- Given exercise -
Return each line of the items below that contains the string "numericTimeSignature".

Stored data
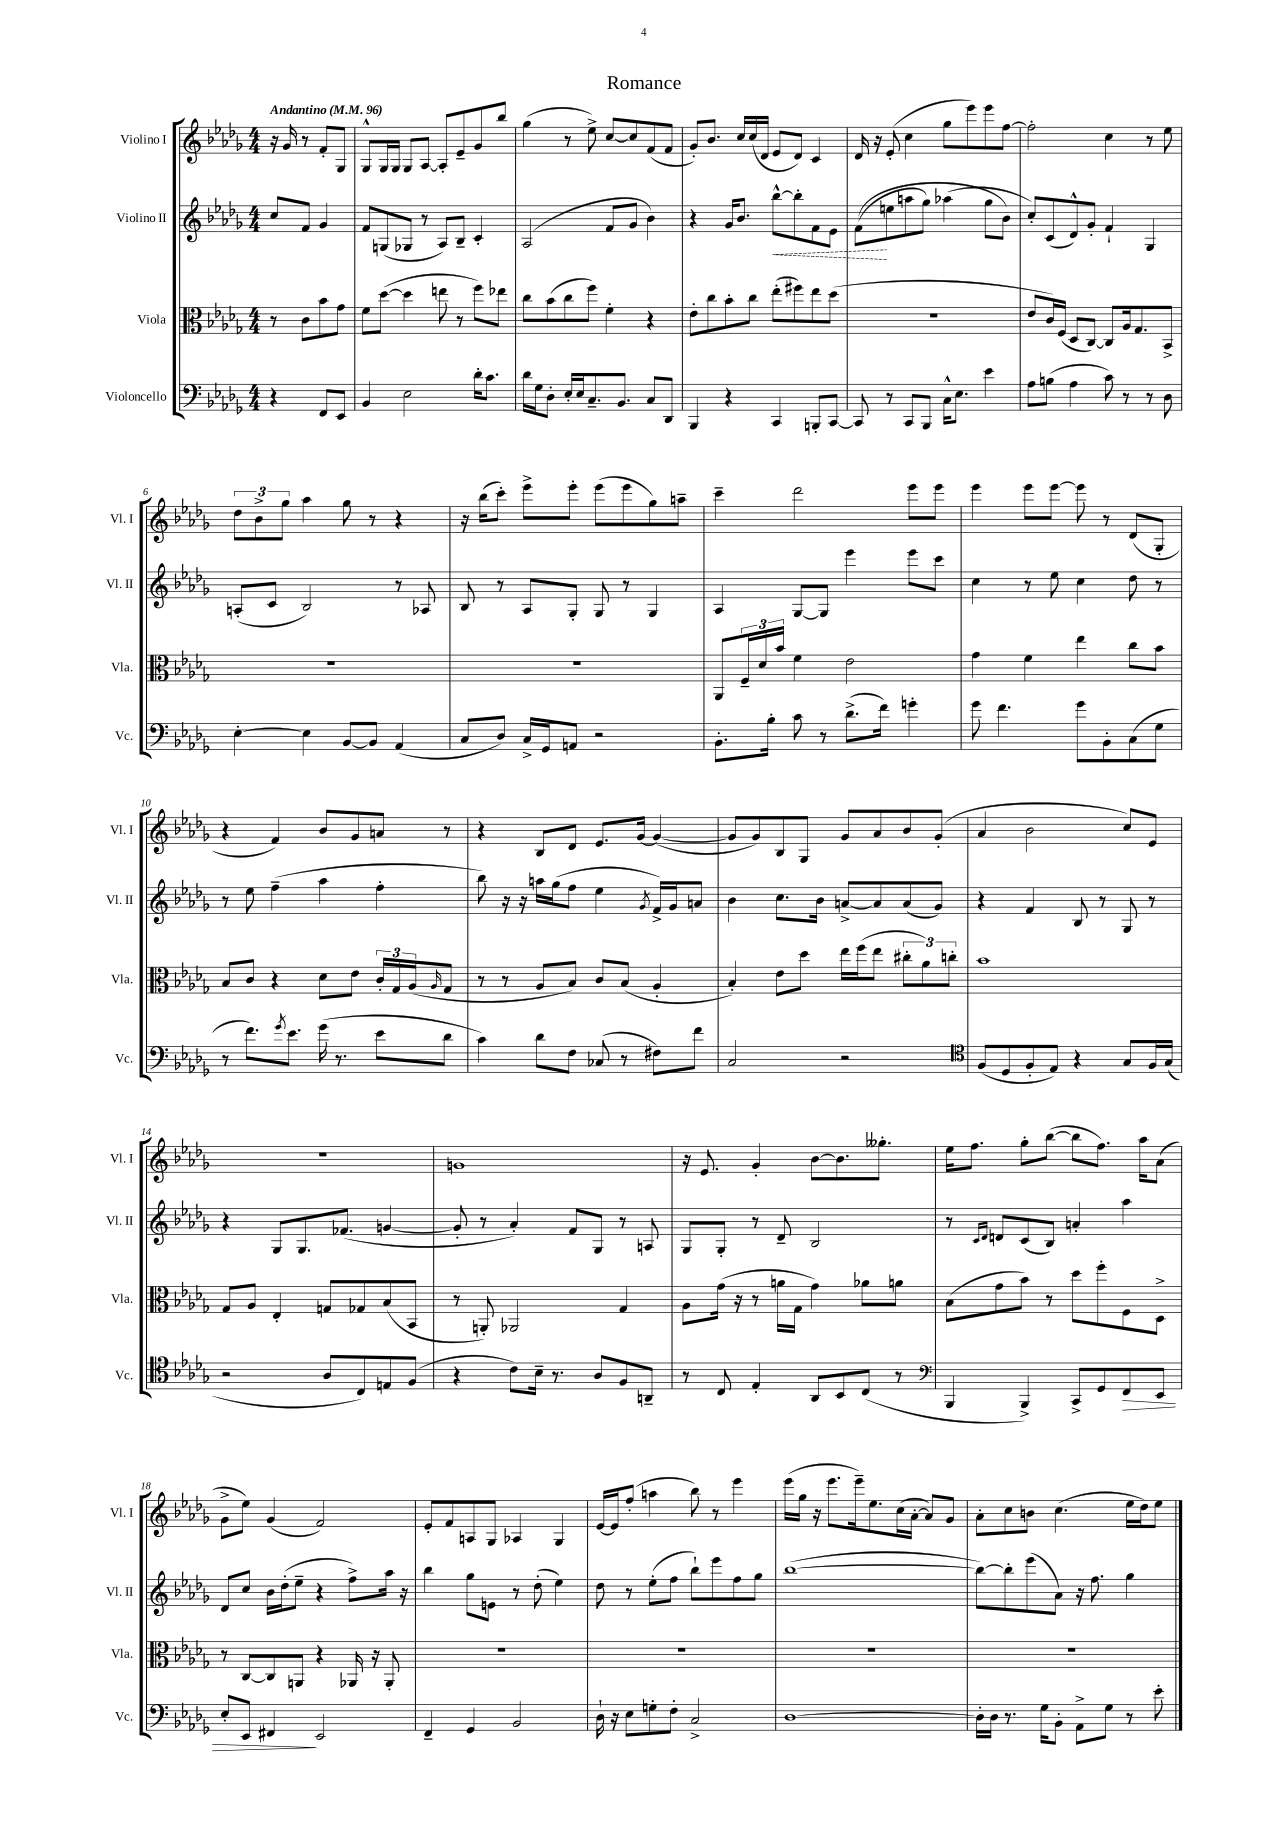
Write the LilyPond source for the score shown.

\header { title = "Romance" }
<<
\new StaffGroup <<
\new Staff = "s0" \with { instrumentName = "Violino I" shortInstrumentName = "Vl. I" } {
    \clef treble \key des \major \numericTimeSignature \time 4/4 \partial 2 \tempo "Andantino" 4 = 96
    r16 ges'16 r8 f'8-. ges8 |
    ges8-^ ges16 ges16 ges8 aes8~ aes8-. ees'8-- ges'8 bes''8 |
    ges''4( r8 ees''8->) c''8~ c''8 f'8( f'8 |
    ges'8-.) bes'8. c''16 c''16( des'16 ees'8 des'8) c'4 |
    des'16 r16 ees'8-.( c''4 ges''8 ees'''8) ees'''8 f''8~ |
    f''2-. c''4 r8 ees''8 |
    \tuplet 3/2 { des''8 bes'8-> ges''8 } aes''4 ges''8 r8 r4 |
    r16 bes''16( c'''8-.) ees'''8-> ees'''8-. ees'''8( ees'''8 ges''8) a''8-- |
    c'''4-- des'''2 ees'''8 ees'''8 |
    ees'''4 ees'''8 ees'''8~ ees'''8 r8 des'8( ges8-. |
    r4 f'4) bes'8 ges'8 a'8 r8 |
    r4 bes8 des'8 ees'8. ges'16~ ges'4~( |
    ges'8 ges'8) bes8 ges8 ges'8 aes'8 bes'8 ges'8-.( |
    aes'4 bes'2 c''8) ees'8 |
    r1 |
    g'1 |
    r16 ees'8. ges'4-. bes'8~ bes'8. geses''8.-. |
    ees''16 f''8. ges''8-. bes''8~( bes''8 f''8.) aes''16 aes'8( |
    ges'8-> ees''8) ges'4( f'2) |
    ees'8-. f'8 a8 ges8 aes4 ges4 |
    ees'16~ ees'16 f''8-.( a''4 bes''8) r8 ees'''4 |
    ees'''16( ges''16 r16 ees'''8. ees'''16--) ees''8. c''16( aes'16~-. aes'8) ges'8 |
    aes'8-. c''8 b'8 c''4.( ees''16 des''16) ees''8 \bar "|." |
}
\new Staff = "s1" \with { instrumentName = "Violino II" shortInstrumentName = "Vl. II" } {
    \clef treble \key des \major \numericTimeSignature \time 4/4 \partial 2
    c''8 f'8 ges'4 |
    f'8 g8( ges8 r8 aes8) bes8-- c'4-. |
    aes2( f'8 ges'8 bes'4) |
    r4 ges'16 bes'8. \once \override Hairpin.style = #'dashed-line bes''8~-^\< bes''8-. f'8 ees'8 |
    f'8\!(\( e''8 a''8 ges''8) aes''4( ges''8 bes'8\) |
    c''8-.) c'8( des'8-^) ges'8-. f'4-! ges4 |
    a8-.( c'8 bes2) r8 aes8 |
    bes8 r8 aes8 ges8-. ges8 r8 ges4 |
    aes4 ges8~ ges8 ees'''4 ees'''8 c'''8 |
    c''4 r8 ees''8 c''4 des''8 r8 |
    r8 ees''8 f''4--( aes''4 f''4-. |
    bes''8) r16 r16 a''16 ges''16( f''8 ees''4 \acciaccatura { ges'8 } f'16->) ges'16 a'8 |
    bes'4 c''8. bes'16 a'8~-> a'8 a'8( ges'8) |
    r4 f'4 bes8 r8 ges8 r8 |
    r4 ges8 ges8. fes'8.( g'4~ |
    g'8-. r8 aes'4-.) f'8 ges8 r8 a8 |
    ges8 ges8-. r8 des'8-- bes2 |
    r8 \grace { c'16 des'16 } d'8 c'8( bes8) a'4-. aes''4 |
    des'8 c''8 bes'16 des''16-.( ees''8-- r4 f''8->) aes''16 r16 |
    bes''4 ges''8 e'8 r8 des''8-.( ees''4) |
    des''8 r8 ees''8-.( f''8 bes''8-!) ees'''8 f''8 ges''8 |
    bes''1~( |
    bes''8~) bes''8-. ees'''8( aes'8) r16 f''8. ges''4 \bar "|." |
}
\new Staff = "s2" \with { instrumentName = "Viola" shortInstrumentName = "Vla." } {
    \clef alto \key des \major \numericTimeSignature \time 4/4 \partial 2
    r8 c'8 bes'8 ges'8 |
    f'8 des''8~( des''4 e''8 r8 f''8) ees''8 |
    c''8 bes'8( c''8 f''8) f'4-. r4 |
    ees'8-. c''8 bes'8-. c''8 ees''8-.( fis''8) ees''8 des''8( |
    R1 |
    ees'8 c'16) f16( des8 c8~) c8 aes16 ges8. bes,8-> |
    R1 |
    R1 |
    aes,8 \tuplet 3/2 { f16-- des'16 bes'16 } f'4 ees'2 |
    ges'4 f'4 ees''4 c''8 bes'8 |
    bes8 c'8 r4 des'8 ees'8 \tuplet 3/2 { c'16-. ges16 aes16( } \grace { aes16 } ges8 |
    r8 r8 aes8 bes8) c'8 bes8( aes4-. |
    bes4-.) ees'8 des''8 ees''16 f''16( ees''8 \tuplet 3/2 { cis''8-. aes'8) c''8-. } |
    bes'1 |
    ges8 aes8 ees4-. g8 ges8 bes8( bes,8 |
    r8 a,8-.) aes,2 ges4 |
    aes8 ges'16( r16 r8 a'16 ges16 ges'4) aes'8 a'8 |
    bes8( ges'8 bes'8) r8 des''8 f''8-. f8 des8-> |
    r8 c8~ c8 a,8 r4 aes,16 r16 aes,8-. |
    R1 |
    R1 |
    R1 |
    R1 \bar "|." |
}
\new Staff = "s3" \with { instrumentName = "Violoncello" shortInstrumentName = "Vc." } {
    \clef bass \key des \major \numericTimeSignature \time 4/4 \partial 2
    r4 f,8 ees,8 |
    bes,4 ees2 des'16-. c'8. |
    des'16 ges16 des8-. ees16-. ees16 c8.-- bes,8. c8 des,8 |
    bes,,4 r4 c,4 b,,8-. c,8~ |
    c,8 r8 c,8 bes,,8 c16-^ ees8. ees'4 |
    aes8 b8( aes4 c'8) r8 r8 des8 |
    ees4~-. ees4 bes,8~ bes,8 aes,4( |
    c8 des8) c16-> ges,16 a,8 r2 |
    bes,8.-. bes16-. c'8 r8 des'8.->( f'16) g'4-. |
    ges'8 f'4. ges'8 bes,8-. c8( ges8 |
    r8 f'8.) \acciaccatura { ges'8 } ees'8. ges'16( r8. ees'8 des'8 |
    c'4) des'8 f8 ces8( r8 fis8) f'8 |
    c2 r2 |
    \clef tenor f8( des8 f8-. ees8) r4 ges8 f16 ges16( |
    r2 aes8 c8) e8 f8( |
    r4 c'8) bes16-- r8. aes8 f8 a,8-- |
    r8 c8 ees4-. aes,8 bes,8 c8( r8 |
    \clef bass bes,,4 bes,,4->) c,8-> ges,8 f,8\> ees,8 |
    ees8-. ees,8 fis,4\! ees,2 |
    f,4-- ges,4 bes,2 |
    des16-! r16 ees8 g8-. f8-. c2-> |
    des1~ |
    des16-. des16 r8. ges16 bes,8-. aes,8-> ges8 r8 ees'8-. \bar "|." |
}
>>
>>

- Solution to this problem -
    \clef treble \key des \major \numericTimeSignature \time 4/4 \partial 2 \tempo "Andantino" 4 = 96
    \clef treble \key des \major \numericTimeSignature \time 4/4 \partial 2
    \clef alto \key des \major \numericTimeSignature \time 4/4 \partial 2
    \clef bass \key des \major \numericTimeSignature \time 4/4 \partial 2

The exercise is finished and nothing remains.